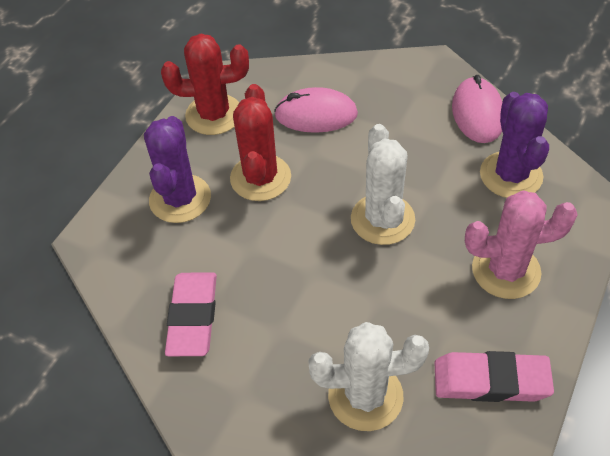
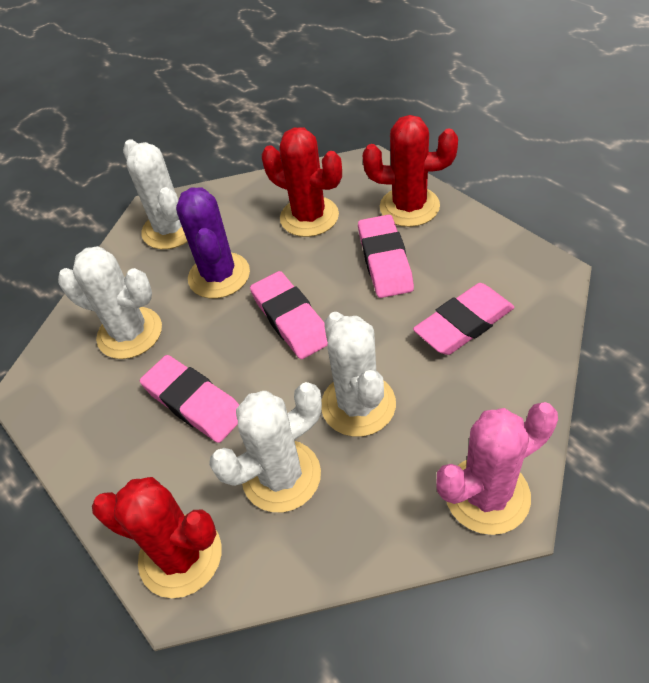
pink eraser: 2 -> 4
pink mouse: 2 -> 0
purple cactus: 2 -> 1
red cactus: 2 -> 3
white cactus: 2 -> 4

○ ○ ○ ○ ○

Task description:
Extract, exactly, the lines above that begin at the line containing "pink mouse: 2 -> 0" and end at the final line of the records; add no other text.

Task output:
pink mouse: 2 -> 0
purple cactus: 2 -> 1
red cactus: 2 -> 3
white cactus: 2 -> 4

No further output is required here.